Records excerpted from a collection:
- - - - -
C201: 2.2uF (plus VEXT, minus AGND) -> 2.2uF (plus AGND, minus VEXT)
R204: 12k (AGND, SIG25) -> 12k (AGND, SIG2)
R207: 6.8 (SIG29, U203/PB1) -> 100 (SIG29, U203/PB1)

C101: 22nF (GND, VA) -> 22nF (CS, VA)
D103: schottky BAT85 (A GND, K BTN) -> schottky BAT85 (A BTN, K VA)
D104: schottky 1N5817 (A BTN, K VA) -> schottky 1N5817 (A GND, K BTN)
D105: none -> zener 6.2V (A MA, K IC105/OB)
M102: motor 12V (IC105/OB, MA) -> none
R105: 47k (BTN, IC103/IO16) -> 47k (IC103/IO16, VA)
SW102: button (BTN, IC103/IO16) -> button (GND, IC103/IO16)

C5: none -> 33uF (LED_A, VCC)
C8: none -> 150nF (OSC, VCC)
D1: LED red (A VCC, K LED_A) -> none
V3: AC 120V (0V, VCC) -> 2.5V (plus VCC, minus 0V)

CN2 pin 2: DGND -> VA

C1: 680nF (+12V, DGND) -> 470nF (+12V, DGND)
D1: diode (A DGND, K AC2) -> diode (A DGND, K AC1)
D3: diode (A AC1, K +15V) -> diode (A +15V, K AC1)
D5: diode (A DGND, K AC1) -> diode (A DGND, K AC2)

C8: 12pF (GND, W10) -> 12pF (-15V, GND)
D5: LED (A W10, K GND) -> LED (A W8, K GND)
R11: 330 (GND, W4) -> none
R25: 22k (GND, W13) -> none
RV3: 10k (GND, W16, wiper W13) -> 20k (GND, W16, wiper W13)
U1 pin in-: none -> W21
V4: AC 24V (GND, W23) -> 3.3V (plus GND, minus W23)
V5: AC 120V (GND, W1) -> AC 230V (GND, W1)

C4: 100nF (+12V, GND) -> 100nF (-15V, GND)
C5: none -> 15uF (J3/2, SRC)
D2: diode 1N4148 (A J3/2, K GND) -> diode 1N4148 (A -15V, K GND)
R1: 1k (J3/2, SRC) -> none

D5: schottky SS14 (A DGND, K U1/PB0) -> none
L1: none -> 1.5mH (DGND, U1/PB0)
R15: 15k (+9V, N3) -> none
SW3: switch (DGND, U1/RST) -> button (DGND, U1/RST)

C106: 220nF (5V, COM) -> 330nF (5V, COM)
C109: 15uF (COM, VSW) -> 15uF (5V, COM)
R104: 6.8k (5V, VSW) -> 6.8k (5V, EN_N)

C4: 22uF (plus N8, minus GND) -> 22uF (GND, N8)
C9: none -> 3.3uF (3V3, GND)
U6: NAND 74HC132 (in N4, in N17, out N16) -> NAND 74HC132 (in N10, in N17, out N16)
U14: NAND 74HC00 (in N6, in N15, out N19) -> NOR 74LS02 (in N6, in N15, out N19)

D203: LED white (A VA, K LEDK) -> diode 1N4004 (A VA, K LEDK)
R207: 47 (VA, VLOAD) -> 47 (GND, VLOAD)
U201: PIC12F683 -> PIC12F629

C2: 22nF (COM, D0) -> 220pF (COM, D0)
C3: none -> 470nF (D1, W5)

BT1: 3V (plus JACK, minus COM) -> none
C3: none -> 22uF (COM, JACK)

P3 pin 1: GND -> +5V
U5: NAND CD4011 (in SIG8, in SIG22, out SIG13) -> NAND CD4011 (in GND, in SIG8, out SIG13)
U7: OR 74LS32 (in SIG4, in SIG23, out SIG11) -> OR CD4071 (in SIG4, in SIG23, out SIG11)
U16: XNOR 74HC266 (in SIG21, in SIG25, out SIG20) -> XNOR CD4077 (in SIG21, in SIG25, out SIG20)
- - - - -
**THE PROBLEM**
Every line above that holds "schottky" should be copied out.

**EXPECTED OUTPUT**
D103: schottky BAT85 (A GND, K BTN) -> schottky BAT85 (A BTN, K VA)
D104: schottky 1N5817 (A BTN, K VA) -> schottky 1N5817 (A GND, K BTN)
D5: schottky SS14 (A DGND, K U1/PB0) -> none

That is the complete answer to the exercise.